- WHAT YOU SHOULD DO: The required output is the exact run of lines below that opens at the line with "(594, 98) = (525, 202): purple" and closes at the line with "(304, 388) = (257, 225): none".

Source data:
-=-=-
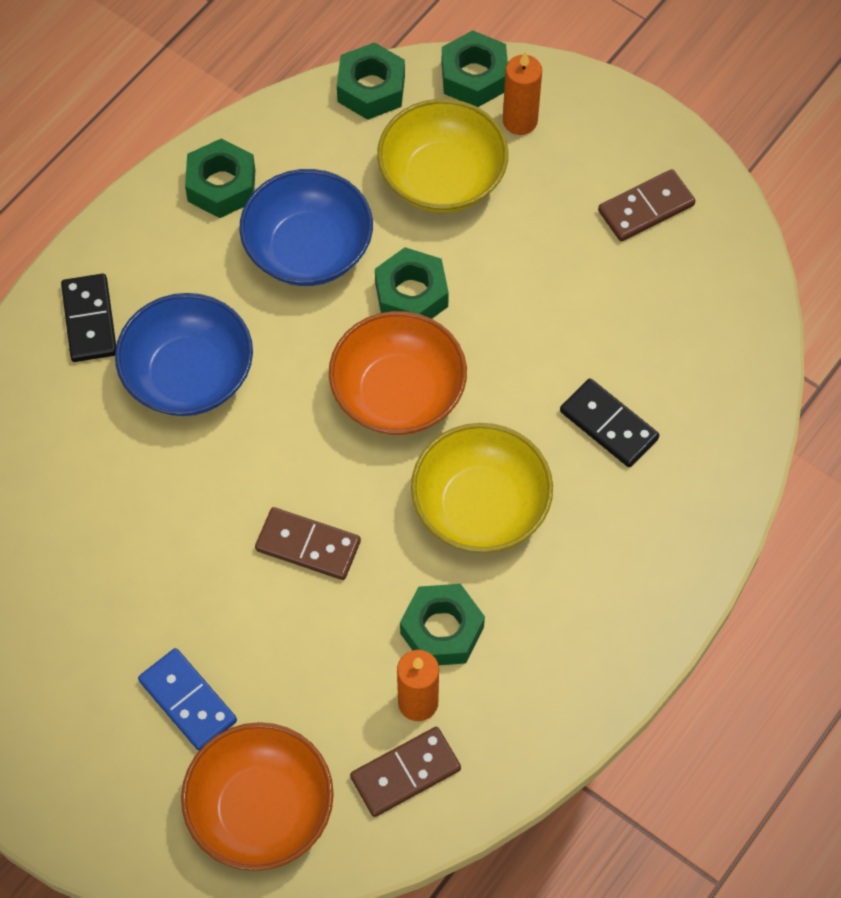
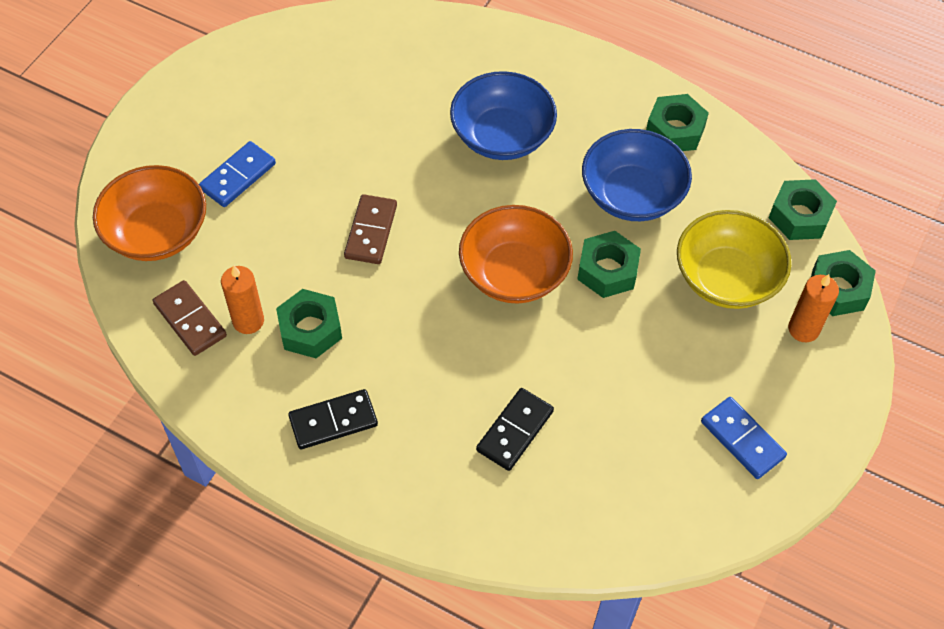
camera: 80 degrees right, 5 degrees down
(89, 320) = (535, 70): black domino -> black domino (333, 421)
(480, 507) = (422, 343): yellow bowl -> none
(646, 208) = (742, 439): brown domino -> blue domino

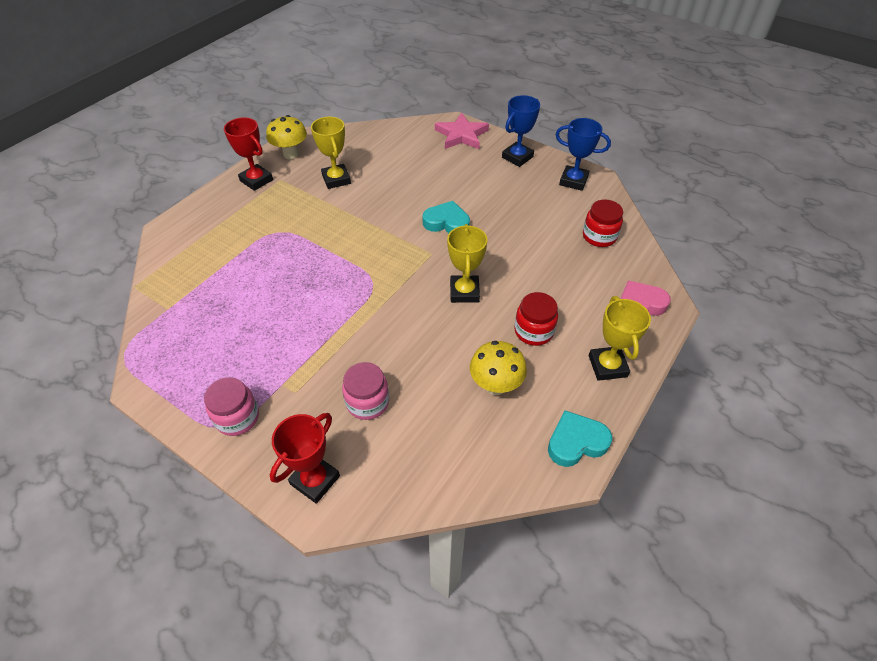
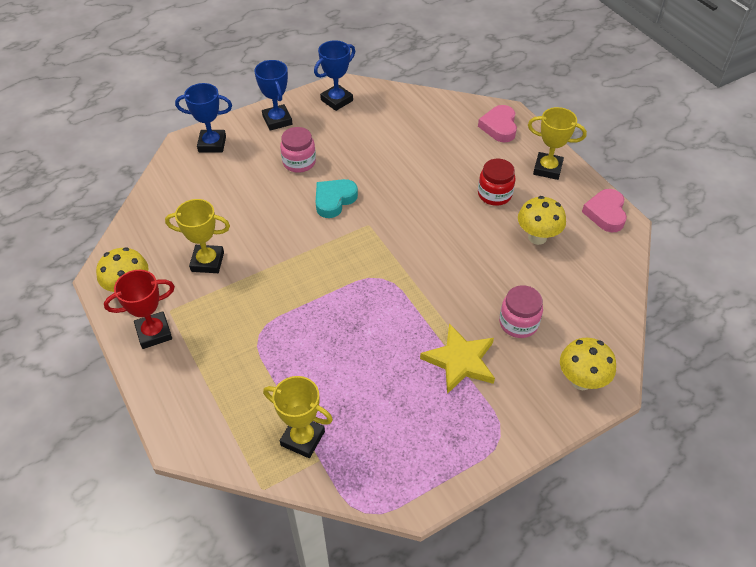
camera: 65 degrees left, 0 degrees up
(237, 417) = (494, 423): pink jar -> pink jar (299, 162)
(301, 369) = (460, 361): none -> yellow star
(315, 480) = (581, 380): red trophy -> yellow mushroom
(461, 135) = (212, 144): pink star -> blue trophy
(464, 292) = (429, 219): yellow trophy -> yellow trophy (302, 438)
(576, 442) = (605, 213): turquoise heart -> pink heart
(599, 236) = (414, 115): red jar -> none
-=-=-
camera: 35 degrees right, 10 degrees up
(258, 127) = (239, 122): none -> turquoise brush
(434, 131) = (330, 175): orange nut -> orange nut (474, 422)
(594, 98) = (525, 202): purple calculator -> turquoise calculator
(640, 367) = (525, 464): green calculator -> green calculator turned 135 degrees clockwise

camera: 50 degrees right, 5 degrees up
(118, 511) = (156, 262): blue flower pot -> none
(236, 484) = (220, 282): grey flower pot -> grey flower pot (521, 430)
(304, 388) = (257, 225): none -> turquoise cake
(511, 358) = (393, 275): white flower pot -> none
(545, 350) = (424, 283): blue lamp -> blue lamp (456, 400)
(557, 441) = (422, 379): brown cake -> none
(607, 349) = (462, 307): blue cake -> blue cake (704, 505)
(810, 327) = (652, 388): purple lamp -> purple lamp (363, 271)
-=-=-
- YOUR RESPONSE:
(594, 98) = (525, 202): purple calculator -> turquoise calculator
(640, 367) = (525, 464): green calculator -> green calculator turned 135 degrees clockwise

camera: 50 degrees right, 5 degrees up
(118, 511) = (156, 262): blue flower pot -> none
(236, 484) = (220, 282): grey flower pot -> grey flower pot (521, 430)
(304, 388) = (257, 225): none -> turquoise cake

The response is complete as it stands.